─── Provided records

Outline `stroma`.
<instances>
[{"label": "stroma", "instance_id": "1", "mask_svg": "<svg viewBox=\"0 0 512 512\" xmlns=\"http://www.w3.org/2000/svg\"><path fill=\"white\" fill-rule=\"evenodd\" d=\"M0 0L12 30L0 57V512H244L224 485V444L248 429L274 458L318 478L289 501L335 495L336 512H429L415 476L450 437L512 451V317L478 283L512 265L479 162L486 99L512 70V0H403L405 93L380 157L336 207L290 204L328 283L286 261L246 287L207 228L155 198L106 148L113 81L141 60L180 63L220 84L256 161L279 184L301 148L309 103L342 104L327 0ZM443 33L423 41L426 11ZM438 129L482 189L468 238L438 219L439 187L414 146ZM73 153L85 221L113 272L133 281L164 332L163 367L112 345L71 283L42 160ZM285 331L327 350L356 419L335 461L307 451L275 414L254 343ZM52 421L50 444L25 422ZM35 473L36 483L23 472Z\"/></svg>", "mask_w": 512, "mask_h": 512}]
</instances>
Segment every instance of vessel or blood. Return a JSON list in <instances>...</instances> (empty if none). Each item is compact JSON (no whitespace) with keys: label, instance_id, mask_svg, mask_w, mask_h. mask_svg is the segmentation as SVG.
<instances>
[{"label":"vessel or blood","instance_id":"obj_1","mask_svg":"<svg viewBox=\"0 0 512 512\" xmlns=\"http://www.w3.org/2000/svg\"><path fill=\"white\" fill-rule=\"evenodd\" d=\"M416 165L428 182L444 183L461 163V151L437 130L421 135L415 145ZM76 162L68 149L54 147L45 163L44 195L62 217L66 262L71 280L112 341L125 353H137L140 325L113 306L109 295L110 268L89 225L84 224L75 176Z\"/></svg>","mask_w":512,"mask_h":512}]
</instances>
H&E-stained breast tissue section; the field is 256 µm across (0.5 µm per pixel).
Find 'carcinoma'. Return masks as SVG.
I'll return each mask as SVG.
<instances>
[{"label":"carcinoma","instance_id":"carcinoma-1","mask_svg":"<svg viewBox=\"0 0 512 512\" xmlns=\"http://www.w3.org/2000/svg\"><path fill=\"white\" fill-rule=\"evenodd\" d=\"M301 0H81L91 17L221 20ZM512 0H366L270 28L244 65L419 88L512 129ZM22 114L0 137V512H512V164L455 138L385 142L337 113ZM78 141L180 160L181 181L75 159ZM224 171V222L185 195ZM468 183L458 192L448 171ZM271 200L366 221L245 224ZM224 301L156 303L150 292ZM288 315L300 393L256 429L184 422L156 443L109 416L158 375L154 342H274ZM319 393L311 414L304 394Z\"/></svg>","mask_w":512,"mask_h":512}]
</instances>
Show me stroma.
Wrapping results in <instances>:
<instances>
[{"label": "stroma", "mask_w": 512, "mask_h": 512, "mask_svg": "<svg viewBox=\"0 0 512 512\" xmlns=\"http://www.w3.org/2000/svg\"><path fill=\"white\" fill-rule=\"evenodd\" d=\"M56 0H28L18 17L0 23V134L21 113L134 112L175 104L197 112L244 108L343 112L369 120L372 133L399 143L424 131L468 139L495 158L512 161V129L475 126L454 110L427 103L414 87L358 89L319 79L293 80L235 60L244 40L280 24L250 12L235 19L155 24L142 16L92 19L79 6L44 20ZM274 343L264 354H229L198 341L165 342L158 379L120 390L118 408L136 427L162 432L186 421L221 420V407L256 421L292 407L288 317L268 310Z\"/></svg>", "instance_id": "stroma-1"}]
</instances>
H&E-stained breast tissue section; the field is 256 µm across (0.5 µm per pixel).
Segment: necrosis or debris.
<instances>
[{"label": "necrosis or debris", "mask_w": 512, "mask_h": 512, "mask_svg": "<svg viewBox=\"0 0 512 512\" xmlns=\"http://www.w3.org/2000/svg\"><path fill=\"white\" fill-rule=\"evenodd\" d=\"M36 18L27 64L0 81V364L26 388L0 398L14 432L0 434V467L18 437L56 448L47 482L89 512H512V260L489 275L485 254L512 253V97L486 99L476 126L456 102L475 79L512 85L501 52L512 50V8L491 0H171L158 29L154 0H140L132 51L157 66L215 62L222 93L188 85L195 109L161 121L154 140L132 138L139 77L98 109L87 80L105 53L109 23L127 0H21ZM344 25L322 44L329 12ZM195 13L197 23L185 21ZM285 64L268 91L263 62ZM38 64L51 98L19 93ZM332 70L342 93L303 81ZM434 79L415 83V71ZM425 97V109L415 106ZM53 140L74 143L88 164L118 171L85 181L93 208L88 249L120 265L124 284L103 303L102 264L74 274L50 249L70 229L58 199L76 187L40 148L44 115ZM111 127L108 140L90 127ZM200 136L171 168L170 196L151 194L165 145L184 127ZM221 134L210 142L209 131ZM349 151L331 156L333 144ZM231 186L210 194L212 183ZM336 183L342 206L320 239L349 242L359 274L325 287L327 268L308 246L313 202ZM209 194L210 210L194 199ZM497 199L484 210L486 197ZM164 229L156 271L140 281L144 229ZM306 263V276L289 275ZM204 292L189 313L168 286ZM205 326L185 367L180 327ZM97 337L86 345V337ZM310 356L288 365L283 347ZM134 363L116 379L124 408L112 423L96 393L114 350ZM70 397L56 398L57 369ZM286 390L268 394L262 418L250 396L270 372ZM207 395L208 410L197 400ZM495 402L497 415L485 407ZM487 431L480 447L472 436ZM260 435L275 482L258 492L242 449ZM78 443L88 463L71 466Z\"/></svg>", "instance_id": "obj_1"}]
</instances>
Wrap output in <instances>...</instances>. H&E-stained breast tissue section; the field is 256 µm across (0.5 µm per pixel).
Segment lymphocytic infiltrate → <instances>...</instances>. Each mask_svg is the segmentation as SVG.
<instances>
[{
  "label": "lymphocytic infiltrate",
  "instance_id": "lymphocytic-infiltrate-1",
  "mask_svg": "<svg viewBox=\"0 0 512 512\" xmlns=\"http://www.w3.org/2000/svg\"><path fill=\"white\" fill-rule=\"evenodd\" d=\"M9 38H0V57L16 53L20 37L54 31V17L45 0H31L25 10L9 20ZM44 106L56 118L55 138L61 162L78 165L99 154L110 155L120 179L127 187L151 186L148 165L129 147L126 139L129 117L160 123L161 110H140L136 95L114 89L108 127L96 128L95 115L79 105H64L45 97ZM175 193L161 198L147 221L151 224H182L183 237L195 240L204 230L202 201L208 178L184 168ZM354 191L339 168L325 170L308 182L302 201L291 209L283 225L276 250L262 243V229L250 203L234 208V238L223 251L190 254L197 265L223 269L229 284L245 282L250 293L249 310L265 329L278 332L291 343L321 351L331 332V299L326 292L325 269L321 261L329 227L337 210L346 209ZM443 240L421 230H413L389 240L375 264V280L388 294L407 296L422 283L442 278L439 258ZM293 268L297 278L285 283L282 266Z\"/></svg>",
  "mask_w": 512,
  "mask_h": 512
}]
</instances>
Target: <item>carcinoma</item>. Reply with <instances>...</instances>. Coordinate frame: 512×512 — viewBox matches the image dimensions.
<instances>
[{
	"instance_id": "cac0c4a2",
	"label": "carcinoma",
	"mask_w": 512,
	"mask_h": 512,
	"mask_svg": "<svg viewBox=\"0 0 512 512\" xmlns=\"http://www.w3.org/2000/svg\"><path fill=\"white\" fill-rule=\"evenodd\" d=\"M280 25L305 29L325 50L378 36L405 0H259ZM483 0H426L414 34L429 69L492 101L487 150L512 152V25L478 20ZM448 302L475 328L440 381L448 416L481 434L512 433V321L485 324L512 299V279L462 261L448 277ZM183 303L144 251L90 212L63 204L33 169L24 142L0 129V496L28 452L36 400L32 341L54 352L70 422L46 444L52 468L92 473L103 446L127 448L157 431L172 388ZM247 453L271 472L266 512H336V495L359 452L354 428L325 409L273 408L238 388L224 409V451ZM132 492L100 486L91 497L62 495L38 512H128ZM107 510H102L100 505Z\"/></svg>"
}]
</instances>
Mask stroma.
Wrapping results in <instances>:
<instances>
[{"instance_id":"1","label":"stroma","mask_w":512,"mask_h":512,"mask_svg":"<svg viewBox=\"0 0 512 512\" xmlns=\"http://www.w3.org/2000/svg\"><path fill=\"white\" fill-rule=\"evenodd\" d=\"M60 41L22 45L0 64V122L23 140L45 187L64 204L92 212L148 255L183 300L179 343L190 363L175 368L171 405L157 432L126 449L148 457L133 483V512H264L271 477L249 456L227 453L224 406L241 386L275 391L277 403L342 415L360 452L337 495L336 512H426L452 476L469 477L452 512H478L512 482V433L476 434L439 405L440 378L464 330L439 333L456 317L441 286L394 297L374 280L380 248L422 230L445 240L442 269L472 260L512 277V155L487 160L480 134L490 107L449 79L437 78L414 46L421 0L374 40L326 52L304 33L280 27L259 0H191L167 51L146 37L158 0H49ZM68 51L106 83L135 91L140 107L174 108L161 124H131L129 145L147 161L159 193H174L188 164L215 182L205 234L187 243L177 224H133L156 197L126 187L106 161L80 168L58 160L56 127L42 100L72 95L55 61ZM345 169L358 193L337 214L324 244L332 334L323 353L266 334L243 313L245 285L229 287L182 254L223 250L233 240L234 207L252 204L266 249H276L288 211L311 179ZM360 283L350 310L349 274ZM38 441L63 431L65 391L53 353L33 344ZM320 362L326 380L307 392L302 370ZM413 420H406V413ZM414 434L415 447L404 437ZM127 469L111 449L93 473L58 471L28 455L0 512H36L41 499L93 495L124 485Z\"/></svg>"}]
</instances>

──────

◆ **What is asked**: Each line from the line containing "Segment: necrosis or debris." through the line containing "Wrap output in" is to be transcribed exactly, and no other line.

◆ **Exercise output**:
Segment: necrosis or debris.
<instances>
[{"label": "necrosis or debris", "mask_w": 512, "mask_h": 512, "mask_svg": "<svg viewBox=\"0 0 512 512\" xmlns=\"http://www.w3.org/2000/svg\"><path fill=\"white\" fill-rule=\"evenodd\" d=\"M36 18L27 64L0 81V364L26 388L0 398L14 432L0 434V467L18 437L56 448L47 482L89 512H512V260L489 275L485 254L512 253V97L486 99L476 126L456 102L475 79L512 85L501 52L512 50V8L491 0H171L158 29L154 0H140L132 51L157 66L215 62L222 93L188 85L195 109L161 121L154 140L132 138L139 77L98 109L87 80L105 53L109 23L127 0H21ZM344 25L322 44L329 12ZM195 13L197 23L185 21ZM285 64L268 91L263 62ZM38 64L51 98L19 93ZM332 70L342 93L303 81ZM434 79L415 83V71ZM425 97V109L415 106ZM53 140L74 143L88 164L118 171L85 181L93 208L88 249L120 265L124 284L103 303L102 264L74 274L50 249L70 229L58 199L76 187L40 148L44 115ZM111 127L108 140L90 127ZM200 136L171 168L170 196L151 194L165 145L184 127ZM221 134L210 142L209 131ZM349 151L331 156L333 144ZM231 186L210 194L212 183ZM336 183L342 206L320 239L349 242L359 274L325 287L327 268L308 246L313 202ZM209 194L210 210L194 199ZM497 199L484 210L486 197ZM164 229L156 271L140 281L144 229ZM306 263V276L289 275ZM204 292L189 313L168 286ZM205 326L185 367L180 327ZM97 337L86 345V337ZM310 356L288 365L283 347ZM134 363L116 379L124 408L112 423L96 393L114 350ZM70 397L56 398L57 369ZM286 390L268 394L262 418L250 396L270 372ZM207 395L208 410L197 400ZM495 402L497 415L485 407ZM487 431L480 447L472 436ZM260 435L275 482L258 492L242 449ZM78 443L88 463L71 466Z\"/></svg>", "instance_id": "obj_1"}]
</instances>
Wrap output in <instances>...</instances>. H&E-stained breast tissue section; the field is 256 µm across (0.5 µm per pixel).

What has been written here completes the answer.